[Start of Attachment]

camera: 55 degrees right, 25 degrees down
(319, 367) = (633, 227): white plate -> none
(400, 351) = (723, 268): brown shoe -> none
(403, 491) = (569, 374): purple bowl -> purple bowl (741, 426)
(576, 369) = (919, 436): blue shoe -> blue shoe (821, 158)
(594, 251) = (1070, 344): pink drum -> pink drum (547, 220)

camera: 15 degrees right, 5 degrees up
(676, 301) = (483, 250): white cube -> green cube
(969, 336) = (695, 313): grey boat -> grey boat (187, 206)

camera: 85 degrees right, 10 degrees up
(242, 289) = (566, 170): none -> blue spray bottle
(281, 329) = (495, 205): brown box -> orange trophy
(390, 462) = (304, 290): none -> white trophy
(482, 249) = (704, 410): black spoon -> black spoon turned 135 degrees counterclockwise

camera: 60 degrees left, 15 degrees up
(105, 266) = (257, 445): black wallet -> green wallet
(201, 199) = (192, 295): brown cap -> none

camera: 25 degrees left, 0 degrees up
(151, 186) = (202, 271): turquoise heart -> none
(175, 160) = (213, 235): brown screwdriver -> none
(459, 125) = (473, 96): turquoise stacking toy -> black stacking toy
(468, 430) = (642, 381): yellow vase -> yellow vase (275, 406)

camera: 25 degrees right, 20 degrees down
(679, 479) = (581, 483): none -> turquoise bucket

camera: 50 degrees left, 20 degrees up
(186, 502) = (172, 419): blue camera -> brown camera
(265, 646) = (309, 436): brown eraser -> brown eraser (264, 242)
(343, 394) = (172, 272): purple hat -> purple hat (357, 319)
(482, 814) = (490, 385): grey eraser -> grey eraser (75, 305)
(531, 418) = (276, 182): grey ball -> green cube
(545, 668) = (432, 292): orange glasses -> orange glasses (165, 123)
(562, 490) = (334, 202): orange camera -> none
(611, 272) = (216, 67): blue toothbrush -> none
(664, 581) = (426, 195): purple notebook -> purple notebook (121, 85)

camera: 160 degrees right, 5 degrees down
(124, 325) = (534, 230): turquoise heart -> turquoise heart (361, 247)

[End of Attachment]

**ABOUT THIS EXERCISE:**
All of the data above should be duplicated exactly.

**EXERCISE RESPONSE:**
camera: 55 degrees right, 25 degrees down
(319, 367) = (633, 227): white plate -> none
(400, 351) = (723, 268): brown shoe -> none
(403, 491) = (569, 374): purple bowl -> purple bowl (741, 426)
(576, 369) = (919, 436): blue shoe -> blue shoe (821, 158)
(594, 251) = (1070, 344): pink drum -> pink drum (547, 220)

camera: 15 degrees right, 5 degrees up
(676, 301) = (483, 250): white cube -> green cube
(969, 336) = (695, 313): grey boat -> grey boat (187, 206)

camera: 85 degrees right, 10 degrees up
(242, 289) = (566, 170): none -> blue spray bottle
(281, 329) = (495, 205): brown box -> orange trophy
(390, 462) = (304, 290): none -> white trophy
(482, 249) = (704, 410): black spoon -> black spoon turned 135 degrees counterclockwise

camera: 60 degrees left, 15 degrees up
(105, 266) = (257, 445): black wallet -> green wallet
(201, 199) = (192, 295): brown cap -> none

camera: 25 degrees left, 0 degrees up
(151, 186) = (202, 271): turquoise heart -> none
(175, 160) = (213, 235): brown screwdriver -> none
(459, 125) = (473, 96): turquoise stacking toy -> black stacking toy
(468, 430) = (642, 381): yellow vase -> yellow vase (275, 406)

camera: 25 degrees right, 20 degrees down
(679, 479) = (581, 483): none -> turquoise bucket

camera: 50 degrees left, 20 degrees up
(186, 502) = (172, 419): blue camera -> brown camera
(265, 646) = (309, 436): brown eraser -> brown eraser (264, 242)
(343, 394) = (172, 272): purple hat -> purple hat (357, 319)
(482, 814) = (490, 385): grey eraser -> grey eraser (75, 305)
(531, 418) = (276, 182): grey ball -> green cube
(545, 668) = (432, 292): orange glasses -> orange glasses (165, 123)
(562, 490) = (334, 202): orange camera -> none
(611, 272) = (216, 67): blue toothbrush -> none
(664, 581) = (426, 195): purple notebook -> purple notebook (121, 85)

camera: 160 degrees right, 5 degrees down
(124, 325) = (534, 230): turquoise heart -> turquoise heart (361, 247)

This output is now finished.